TASK OBJECTIVE:
Below are records; how many of their lines contain "MOSI"? Reply with the number and no other words.

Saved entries
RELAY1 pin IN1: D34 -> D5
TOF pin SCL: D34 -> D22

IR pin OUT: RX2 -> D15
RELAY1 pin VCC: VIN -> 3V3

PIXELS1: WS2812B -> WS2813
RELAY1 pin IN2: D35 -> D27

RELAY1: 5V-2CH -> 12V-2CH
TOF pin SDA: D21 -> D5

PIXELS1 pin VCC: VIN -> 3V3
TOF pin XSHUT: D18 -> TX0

---

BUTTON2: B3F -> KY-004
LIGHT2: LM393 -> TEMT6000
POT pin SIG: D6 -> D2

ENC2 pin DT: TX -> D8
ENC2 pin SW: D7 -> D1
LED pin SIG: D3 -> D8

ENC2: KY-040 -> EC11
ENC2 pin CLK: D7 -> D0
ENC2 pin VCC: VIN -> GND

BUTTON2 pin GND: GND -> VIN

==

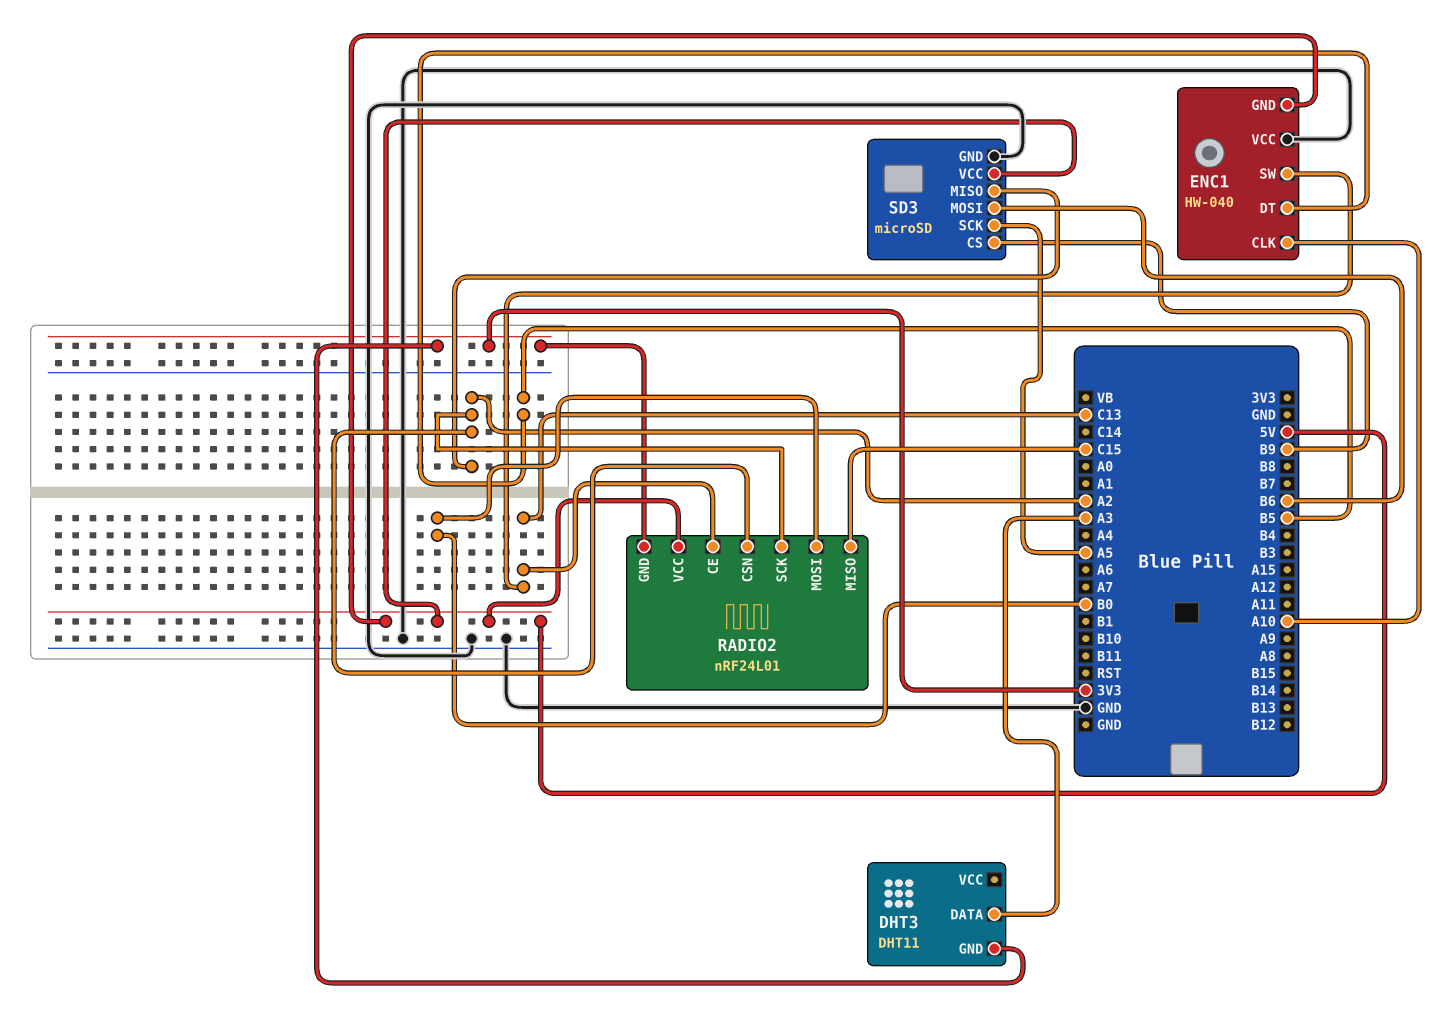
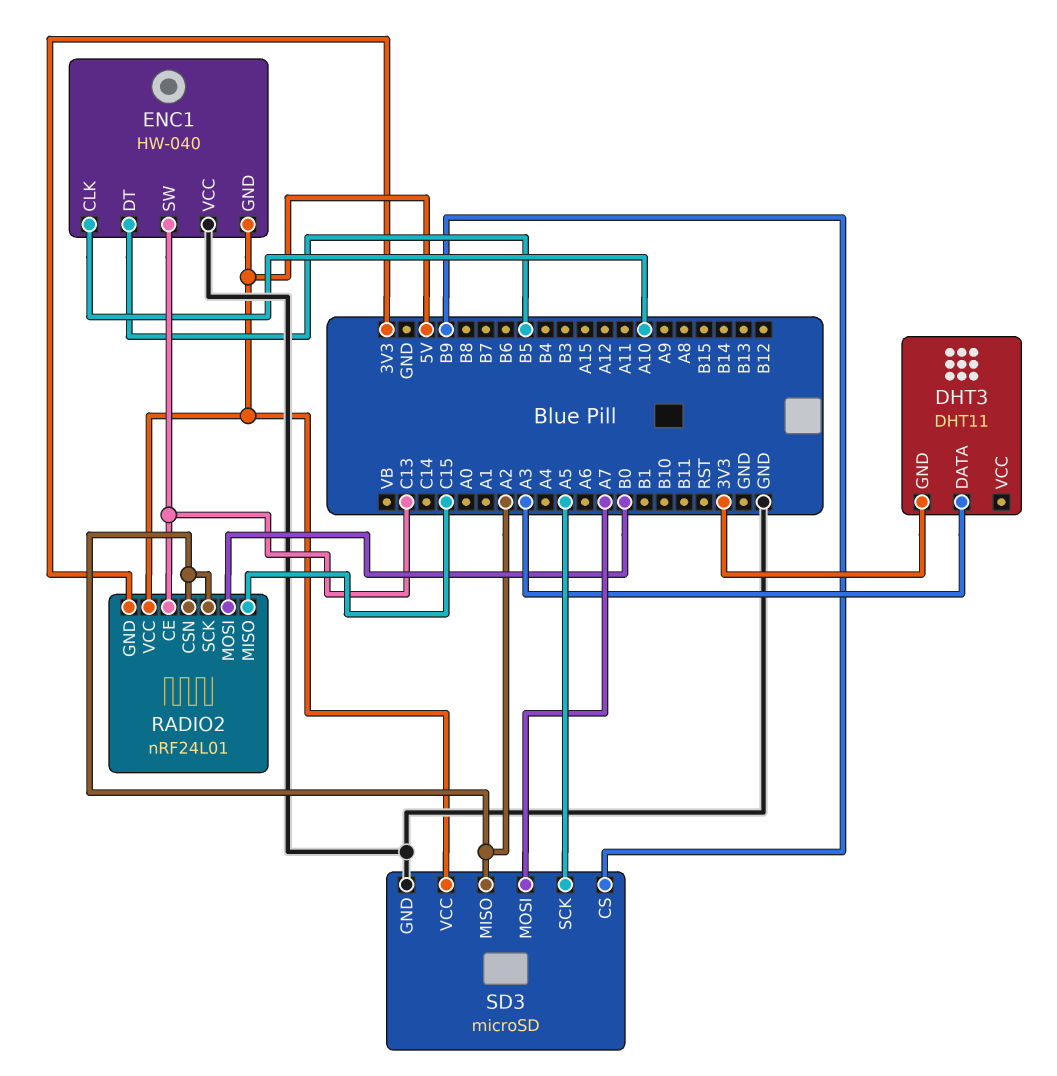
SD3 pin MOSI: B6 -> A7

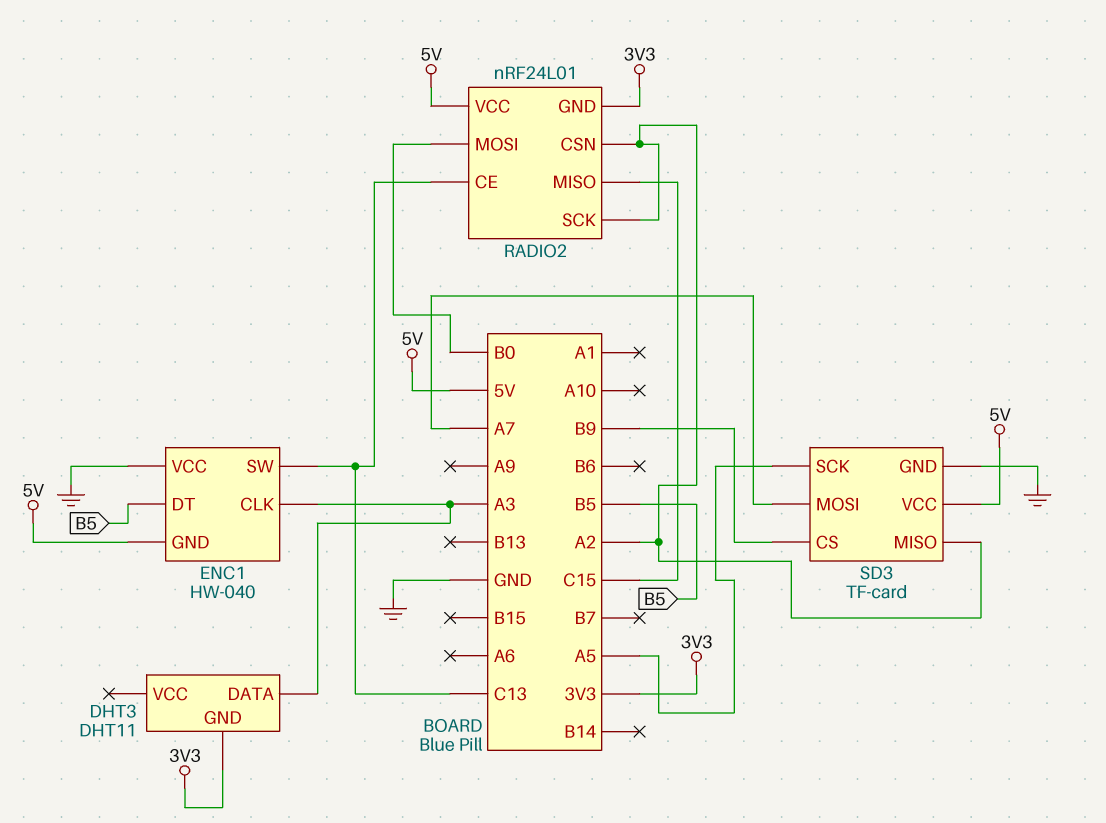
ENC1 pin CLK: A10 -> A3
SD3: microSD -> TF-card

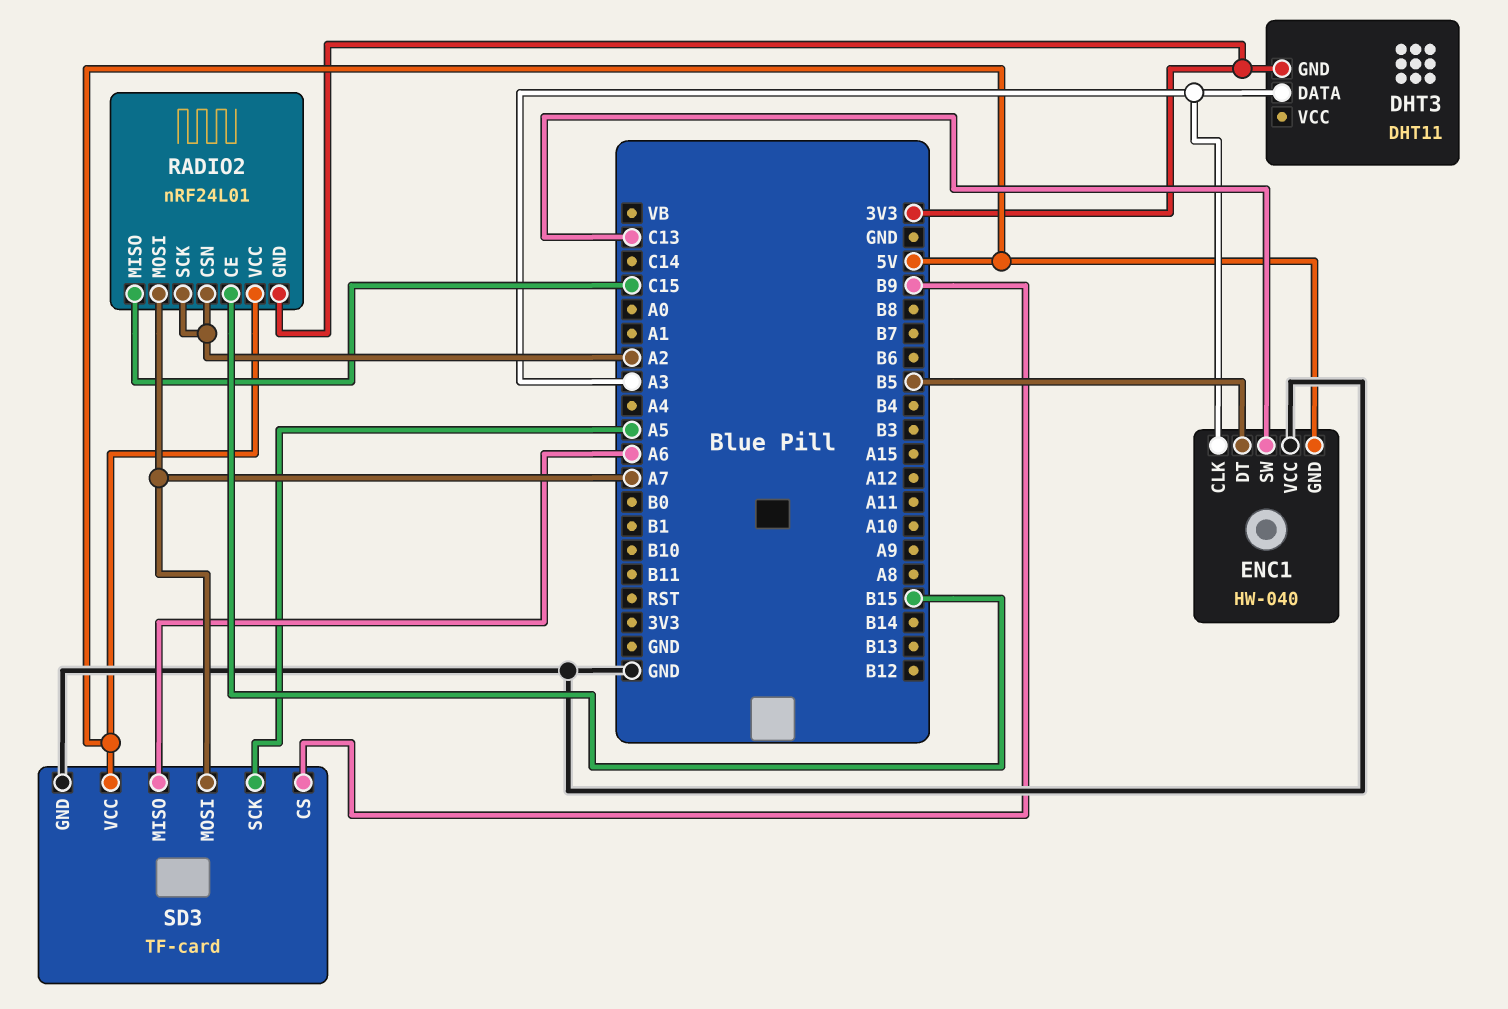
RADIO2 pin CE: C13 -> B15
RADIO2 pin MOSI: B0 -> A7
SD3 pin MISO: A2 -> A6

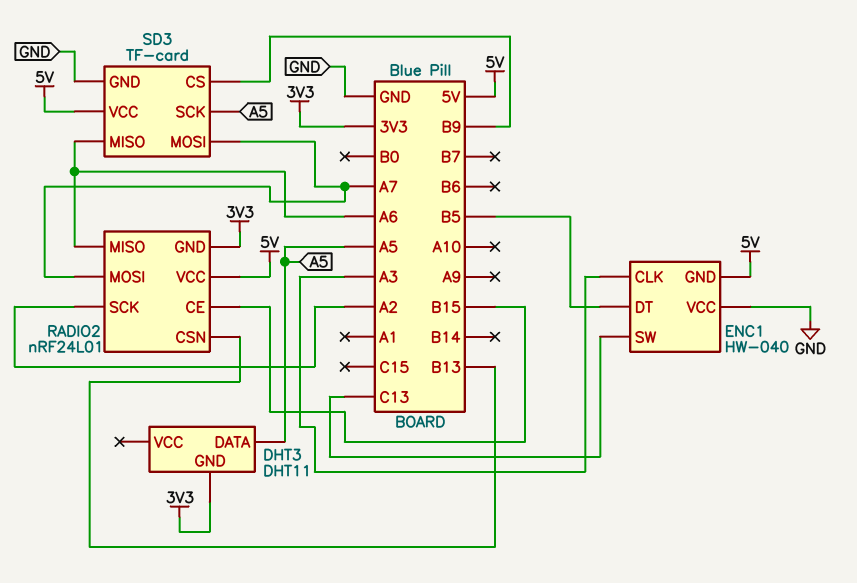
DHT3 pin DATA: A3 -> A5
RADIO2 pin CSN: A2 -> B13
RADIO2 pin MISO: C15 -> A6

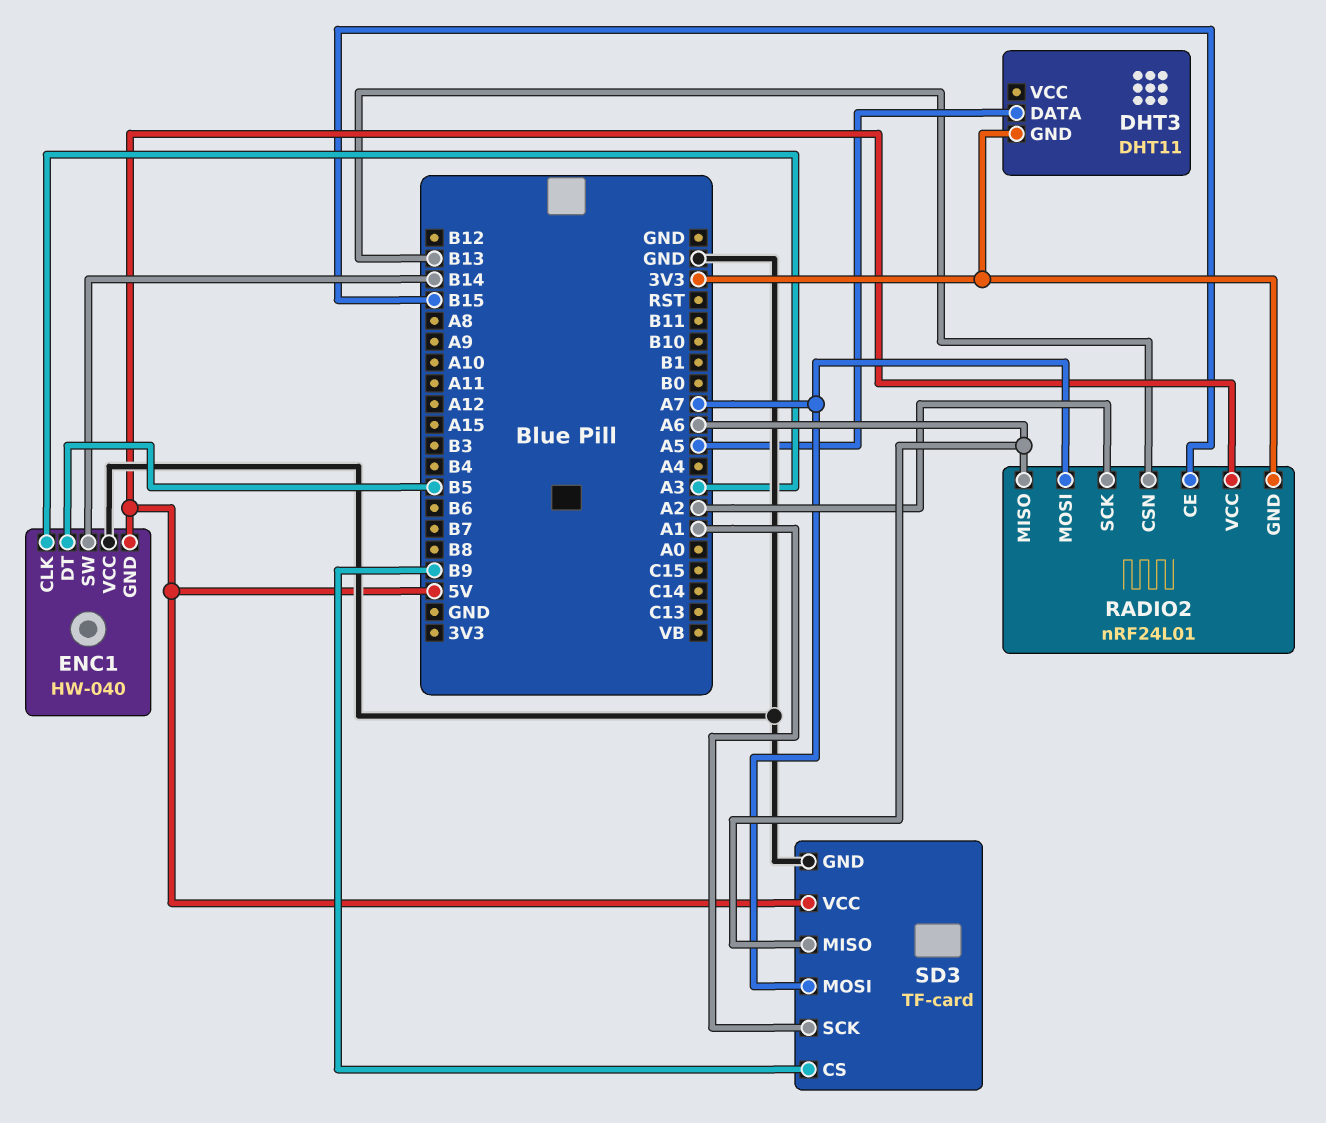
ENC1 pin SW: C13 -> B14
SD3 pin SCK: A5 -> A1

ANSWER:
2